## Goal:
Find every line in the rows below that contains the string "kern", and copy each of those lines. Case counts.

────────────────────────────────────────

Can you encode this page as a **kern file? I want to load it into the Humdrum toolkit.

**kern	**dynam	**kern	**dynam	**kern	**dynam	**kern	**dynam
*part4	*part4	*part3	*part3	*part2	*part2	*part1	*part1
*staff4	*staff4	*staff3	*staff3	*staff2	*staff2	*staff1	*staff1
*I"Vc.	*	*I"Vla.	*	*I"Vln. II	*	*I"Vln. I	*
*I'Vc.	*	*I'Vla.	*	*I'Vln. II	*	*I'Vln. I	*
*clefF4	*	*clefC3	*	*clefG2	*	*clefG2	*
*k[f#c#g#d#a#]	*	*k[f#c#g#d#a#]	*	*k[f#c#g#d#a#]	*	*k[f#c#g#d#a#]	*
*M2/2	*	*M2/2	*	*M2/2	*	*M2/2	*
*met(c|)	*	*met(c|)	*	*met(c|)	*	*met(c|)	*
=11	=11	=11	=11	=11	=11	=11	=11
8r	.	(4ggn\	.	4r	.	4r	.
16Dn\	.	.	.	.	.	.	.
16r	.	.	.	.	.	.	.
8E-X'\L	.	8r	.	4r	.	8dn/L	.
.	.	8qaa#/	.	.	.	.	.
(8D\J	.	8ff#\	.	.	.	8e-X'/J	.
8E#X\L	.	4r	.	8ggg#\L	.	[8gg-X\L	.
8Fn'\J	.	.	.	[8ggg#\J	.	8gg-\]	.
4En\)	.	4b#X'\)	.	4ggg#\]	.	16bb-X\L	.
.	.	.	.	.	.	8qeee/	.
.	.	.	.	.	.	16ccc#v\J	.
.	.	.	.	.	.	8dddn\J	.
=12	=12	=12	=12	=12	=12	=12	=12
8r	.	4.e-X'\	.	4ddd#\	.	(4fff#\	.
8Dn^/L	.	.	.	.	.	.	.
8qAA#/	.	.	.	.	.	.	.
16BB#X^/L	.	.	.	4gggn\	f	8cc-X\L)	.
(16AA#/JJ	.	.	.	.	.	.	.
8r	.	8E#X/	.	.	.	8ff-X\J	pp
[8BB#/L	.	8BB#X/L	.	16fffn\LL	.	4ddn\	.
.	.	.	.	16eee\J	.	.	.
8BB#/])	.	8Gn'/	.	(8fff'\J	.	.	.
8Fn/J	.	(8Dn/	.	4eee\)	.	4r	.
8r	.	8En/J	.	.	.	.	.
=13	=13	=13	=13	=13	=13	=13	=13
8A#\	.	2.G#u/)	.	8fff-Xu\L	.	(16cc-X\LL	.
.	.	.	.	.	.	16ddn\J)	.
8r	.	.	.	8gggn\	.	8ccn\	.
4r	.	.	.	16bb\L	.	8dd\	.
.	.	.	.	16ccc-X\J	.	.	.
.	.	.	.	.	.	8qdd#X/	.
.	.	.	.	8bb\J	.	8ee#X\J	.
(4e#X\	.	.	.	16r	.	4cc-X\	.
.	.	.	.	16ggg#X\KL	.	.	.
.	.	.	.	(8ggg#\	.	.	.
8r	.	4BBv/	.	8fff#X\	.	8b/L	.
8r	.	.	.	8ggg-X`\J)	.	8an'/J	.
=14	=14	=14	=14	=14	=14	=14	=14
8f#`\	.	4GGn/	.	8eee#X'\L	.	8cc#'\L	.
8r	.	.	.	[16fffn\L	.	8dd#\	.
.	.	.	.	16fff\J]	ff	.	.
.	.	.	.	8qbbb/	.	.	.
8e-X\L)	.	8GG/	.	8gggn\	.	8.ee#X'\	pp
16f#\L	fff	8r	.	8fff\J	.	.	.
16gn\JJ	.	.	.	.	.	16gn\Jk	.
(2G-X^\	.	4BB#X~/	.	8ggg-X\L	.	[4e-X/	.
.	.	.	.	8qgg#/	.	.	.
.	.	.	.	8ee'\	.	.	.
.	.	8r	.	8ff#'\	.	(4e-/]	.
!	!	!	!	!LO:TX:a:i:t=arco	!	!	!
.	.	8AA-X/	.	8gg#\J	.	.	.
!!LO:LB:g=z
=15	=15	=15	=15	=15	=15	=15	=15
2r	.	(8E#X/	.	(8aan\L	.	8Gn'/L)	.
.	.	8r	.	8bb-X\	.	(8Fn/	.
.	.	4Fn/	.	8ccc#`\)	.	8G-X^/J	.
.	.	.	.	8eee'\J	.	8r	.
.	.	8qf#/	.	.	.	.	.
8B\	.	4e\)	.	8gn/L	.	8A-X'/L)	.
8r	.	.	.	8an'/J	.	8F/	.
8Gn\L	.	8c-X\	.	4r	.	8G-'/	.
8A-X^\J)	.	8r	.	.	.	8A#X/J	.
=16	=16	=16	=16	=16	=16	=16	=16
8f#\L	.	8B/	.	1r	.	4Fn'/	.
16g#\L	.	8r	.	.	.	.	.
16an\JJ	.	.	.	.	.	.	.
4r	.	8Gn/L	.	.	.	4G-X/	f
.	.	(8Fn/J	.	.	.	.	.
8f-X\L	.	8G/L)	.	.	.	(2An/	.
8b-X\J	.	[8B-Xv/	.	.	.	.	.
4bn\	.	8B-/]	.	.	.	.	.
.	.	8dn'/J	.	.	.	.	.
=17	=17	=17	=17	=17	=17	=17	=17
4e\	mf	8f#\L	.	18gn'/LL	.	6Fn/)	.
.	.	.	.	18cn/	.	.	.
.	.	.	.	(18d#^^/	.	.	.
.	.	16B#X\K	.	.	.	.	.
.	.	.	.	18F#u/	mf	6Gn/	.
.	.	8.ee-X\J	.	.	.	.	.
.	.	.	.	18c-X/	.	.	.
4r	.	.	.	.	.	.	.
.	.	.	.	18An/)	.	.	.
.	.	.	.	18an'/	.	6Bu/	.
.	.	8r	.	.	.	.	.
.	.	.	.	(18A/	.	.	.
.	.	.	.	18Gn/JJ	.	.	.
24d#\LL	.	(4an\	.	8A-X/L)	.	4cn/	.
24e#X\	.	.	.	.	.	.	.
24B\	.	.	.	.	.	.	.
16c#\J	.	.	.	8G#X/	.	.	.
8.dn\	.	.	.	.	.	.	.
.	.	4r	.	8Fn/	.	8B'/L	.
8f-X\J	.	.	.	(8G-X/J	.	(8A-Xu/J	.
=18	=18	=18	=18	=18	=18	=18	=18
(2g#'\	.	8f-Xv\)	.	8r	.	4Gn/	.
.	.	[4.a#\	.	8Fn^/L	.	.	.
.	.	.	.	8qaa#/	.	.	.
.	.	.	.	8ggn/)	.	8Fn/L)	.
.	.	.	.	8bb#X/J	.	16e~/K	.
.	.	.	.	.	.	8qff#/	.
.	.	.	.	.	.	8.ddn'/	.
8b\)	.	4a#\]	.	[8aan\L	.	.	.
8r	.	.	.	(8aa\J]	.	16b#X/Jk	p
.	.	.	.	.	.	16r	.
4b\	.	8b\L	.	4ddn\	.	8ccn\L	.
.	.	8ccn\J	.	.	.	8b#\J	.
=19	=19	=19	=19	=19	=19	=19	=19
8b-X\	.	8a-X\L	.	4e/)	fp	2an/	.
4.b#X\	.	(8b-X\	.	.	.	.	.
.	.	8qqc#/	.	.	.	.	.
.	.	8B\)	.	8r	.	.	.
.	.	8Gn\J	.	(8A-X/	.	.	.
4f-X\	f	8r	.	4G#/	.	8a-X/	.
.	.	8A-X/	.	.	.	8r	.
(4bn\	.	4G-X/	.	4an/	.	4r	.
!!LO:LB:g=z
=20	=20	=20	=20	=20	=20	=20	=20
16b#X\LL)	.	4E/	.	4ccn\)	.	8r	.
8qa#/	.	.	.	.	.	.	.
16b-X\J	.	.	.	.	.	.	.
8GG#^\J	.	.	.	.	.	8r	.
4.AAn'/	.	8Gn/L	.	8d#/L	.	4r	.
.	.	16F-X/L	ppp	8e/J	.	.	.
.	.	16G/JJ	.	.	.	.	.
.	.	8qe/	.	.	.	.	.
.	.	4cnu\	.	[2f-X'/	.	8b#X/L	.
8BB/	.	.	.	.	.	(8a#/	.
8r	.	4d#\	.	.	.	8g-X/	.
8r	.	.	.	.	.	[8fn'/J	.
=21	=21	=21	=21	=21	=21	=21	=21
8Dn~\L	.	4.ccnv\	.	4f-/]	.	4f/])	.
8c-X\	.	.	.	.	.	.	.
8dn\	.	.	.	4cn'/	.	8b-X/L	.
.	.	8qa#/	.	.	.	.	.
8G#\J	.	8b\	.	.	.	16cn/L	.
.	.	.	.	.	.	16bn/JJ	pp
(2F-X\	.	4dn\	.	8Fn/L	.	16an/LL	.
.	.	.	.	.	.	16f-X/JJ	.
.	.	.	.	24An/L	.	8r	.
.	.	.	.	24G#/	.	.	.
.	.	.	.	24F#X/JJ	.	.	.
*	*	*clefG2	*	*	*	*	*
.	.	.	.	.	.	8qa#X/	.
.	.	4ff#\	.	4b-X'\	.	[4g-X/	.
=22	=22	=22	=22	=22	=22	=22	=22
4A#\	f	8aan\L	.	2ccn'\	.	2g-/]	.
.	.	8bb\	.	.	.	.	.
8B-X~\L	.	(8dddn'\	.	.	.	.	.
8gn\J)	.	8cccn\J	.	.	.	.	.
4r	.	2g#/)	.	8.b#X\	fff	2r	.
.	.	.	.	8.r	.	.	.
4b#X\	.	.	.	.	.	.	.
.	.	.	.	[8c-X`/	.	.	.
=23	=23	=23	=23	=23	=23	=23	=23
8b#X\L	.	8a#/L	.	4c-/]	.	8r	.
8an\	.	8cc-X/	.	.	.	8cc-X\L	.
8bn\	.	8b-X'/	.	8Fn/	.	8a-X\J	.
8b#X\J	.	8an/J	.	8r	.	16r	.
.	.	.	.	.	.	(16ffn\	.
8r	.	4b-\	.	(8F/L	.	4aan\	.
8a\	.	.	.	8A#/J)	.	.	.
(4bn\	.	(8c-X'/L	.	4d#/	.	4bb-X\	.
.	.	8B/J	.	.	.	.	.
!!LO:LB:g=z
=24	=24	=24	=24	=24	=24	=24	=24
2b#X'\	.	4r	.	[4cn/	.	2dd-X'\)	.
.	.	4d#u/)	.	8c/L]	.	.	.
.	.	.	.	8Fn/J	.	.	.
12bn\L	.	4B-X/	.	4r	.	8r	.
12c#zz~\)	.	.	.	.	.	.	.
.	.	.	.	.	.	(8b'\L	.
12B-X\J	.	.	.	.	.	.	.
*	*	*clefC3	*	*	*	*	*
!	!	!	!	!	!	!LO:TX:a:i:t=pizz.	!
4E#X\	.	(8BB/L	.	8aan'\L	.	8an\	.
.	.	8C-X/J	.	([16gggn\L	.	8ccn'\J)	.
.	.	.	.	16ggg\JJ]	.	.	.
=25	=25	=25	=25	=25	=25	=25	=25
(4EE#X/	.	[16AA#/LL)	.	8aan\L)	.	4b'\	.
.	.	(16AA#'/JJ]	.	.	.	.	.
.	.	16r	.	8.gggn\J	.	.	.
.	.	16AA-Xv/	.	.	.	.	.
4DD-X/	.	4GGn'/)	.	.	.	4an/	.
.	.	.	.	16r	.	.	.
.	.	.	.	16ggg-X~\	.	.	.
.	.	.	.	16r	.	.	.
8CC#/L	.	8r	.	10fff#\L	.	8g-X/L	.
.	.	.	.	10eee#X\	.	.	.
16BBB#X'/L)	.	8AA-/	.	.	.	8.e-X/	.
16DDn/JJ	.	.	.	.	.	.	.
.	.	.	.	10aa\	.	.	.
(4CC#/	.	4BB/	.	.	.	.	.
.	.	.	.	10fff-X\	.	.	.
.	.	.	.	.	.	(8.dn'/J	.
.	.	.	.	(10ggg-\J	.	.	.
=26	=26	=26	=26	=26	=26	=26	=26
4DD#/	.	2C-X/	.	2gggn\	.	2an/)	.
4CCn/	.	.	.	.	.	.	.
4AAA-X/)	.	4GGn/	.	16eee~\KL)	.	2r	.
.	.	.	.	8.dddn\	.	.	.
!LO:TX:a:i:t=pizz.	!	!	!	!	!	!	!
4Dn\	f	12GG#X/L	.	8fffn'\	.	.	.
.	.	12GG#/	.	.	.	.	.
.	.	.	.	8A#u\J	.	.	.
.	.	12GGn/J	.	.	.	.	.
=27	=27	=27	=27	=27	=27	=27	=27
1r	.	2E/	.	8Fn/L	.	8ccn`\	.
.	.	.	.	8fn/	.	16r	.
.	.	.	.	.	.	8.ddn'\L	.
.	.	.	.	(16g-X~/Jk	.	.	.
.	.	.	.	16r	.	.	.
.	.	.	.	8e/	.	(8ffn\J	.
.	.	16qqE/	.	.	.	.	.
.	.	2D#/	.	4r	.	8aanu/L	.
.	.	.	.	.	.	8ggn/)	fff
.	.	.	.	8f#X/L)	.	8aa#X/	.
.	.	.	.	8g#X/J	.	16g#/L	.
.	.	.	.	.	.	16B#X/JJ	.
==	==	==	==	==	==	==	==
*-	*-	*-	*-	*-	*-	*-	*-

────────────────────────────────────────

## Final result:
Can you encode this page as a **kern file? I want to load it into the Humdrum toolkit.
**kern	**dynam	**kern	**dynam	**kern	**dynam	**kern	**dynam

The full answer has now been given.